**Saved data entries**
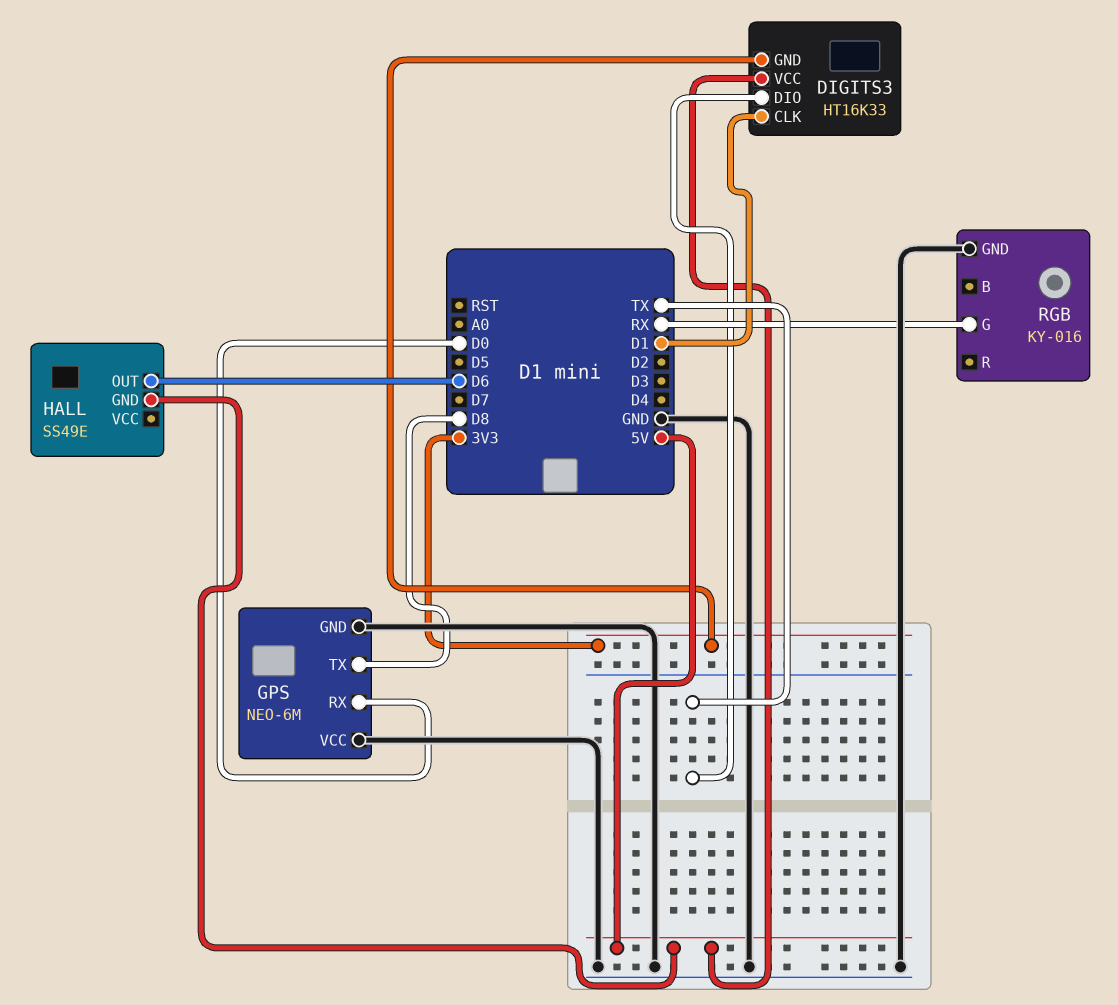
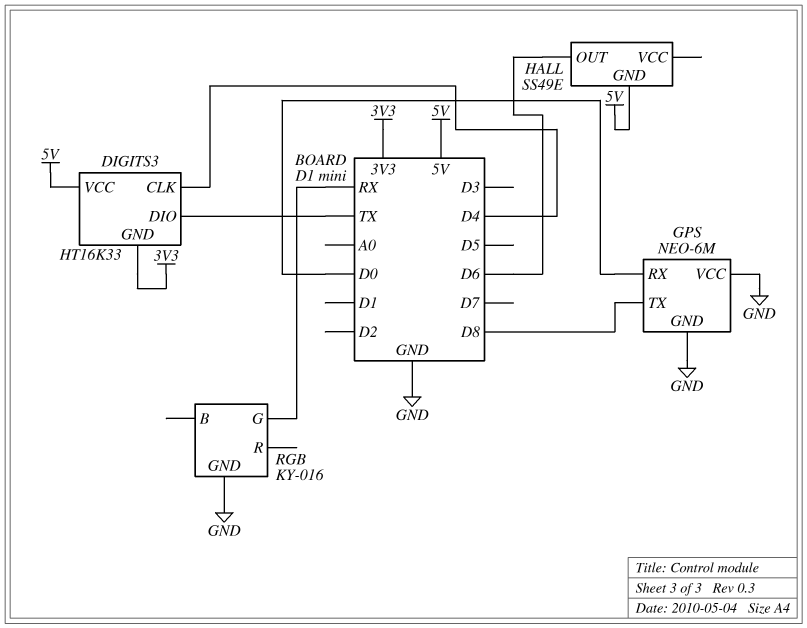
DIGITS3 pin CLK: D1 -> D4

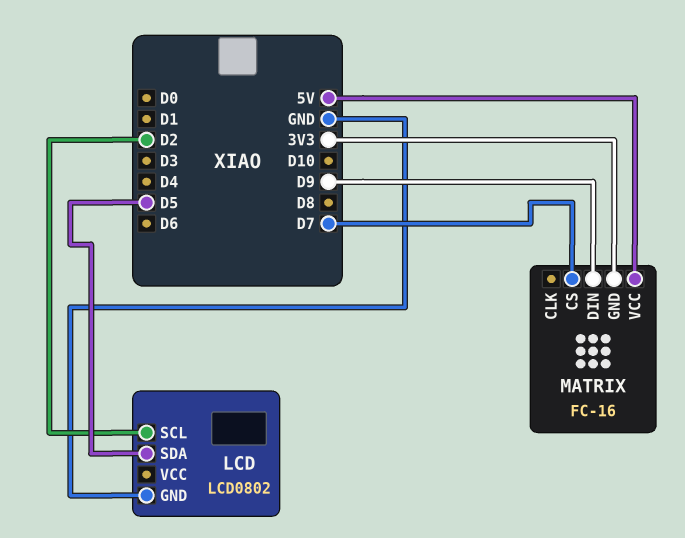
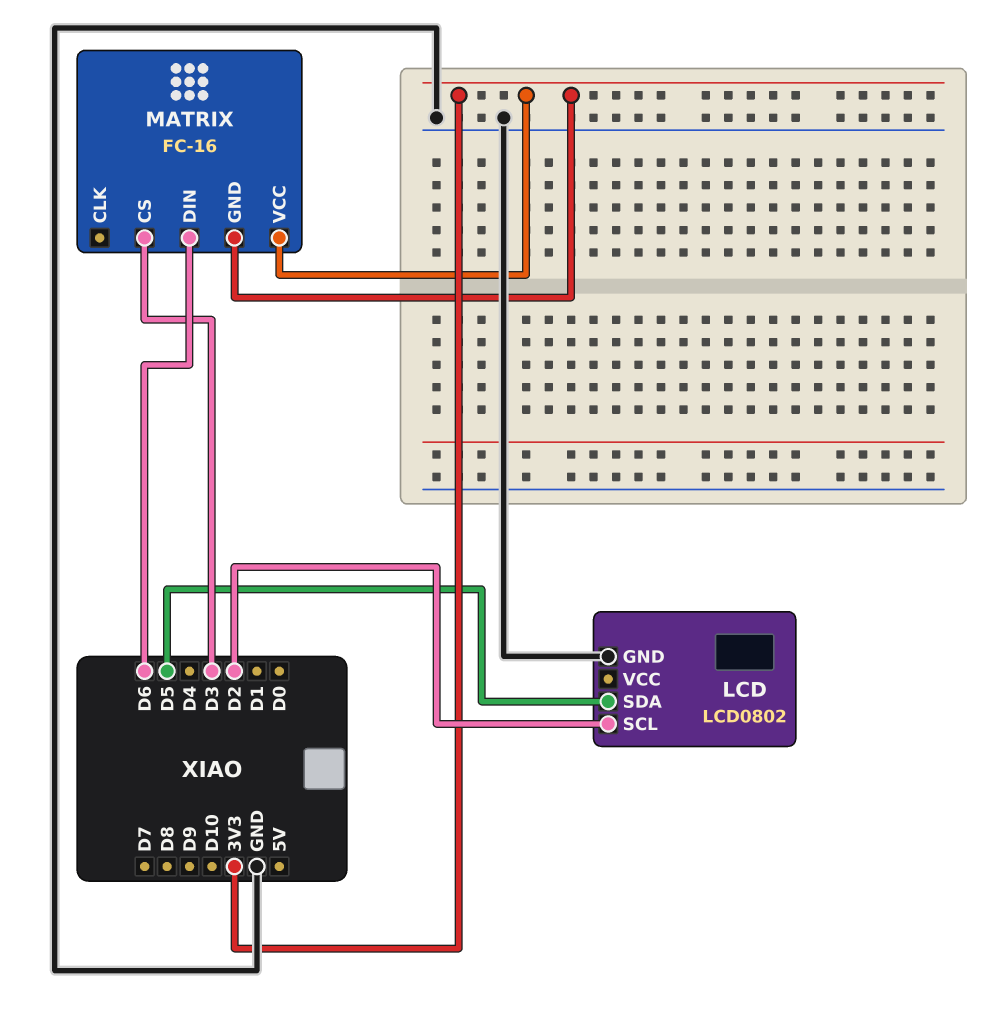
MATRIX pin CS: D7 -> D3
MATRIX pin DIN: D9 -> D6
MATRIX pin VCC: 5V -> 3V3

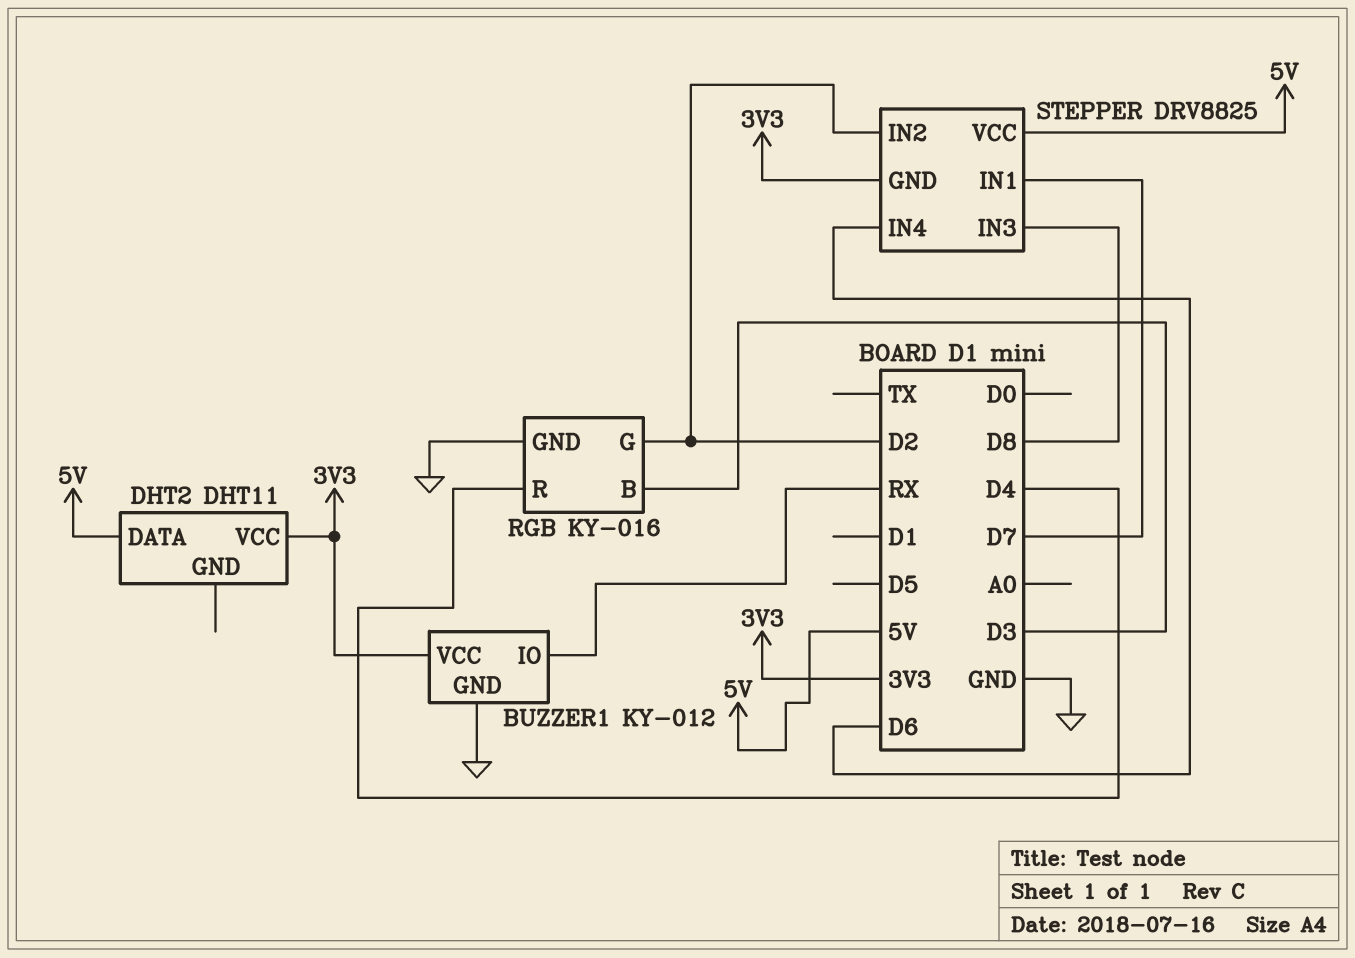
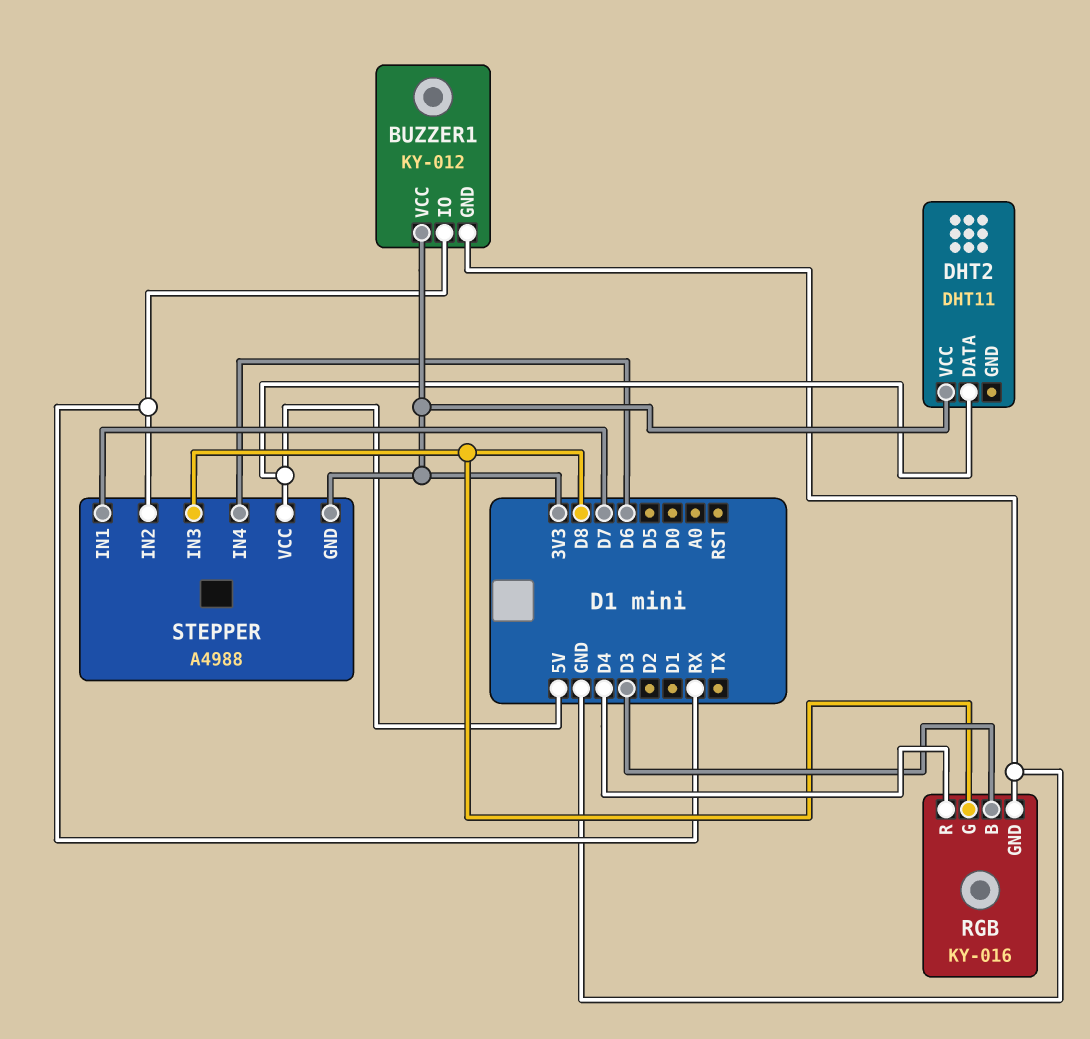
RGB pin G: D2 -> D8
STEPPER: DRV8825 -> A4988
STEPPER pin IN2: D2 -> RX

**About this task**
The copy should match each line above exactly and contain no images.

**Answer to this problem**
DIGITS3 pin CLK: D1 -> D4

MATRIX pin CS: D7 -> D3
MATRIX pin DIN: D9 -> D6
MATRIX pin VCC: 5V -> 3V3

RGB pin G: D2 -> D8
STEPPER: DRV8825 -> A4988
STEPPER pin IN2: D2 -> RX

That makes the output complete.